# Data supplied
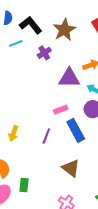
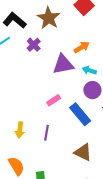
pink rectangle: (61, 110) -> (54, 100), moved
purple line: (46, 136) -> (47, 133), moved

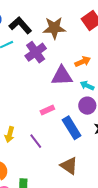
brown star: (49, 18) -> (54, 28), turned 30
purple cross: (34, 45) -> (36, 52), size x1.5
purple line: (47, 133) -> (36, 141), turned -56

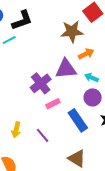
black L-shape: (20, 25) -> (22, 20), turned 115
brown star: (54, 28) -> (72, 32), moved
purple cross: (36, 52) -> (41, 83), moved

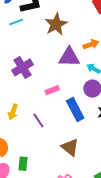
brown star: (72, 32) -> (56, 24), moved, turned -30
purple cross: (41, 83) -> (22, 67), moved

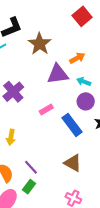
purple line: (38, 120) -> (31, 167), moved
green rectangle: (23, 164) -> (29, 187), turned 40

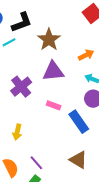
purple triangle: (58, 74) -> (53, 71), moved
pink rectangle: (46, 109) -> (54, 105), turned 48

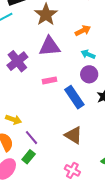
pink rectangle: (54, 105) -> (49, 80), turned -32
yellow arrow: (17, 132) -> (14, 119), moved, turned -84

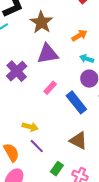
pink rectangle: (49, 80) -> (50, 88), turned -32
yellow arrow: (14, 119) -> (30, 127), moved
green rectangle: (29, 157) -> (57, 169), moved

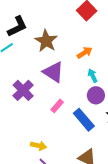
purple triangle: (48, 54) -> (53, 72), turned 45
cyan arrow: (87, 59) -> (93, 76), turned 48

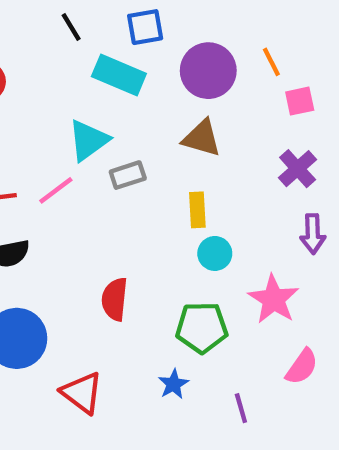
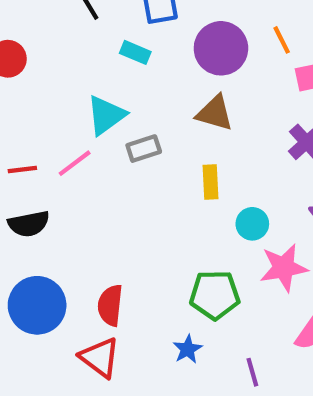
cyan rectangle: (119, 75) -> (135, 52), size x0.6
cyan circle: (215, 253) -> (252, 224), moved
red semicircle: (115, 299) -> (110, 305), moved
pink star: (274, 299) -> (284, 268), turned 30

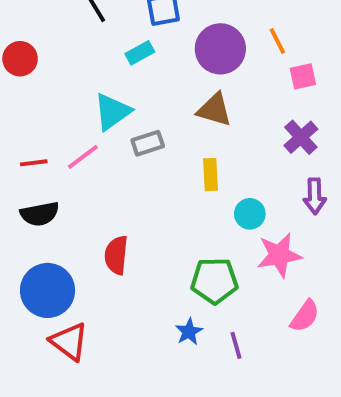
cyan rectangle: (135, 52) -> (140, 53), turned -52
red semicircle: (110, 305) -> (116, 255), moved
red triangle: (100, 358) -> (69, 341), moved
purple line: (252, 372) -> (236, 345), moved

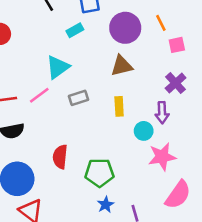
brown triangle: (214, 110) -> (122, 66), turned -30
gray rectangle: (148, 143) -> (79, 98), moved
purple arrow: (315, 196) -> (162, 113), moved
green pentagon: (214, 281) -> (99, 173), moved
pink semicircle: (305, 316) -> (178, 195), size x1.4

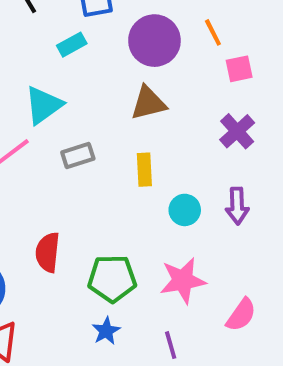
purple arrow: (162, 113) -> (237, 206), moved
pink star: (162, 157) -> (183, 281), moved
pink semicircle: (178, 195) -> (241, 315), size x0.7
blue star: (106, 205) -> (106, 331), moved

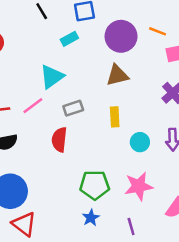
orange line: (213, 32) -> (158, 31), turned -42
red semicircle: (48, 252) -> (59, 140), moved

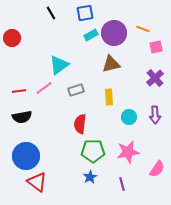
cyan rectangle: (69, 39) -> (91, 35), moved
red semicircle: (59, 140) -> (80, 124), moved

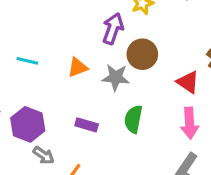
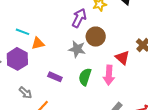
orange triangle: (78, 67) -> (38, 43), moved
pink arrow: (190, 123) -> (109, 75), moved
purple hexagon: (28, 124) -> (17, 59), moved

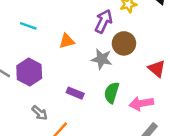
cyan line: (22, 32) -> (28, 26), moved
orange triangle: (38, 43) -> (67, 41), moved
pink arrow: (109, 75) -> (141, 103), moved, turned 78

--

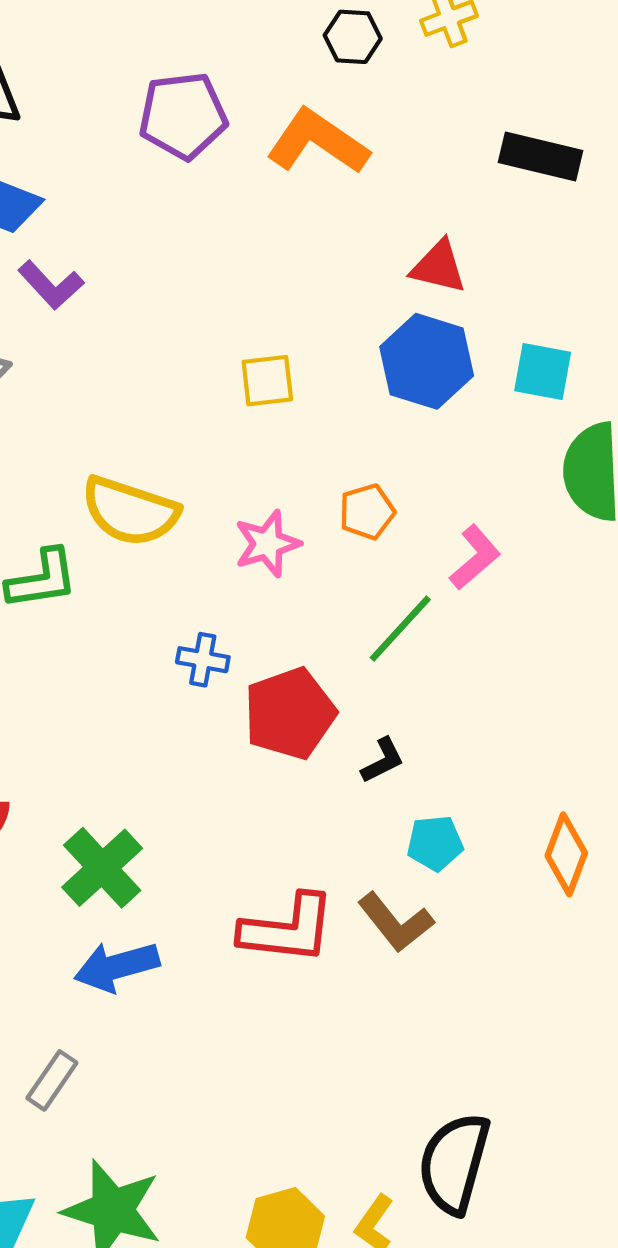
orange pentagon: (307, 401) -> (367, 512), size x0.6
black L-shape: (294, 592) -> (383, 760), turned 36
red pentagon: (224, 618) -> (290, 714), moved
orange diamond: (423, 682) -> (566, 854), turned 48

# To-do item
Across the entries, each line containing the word "rectangle" is to be counted once; the total alone is to be given.

# Task response
10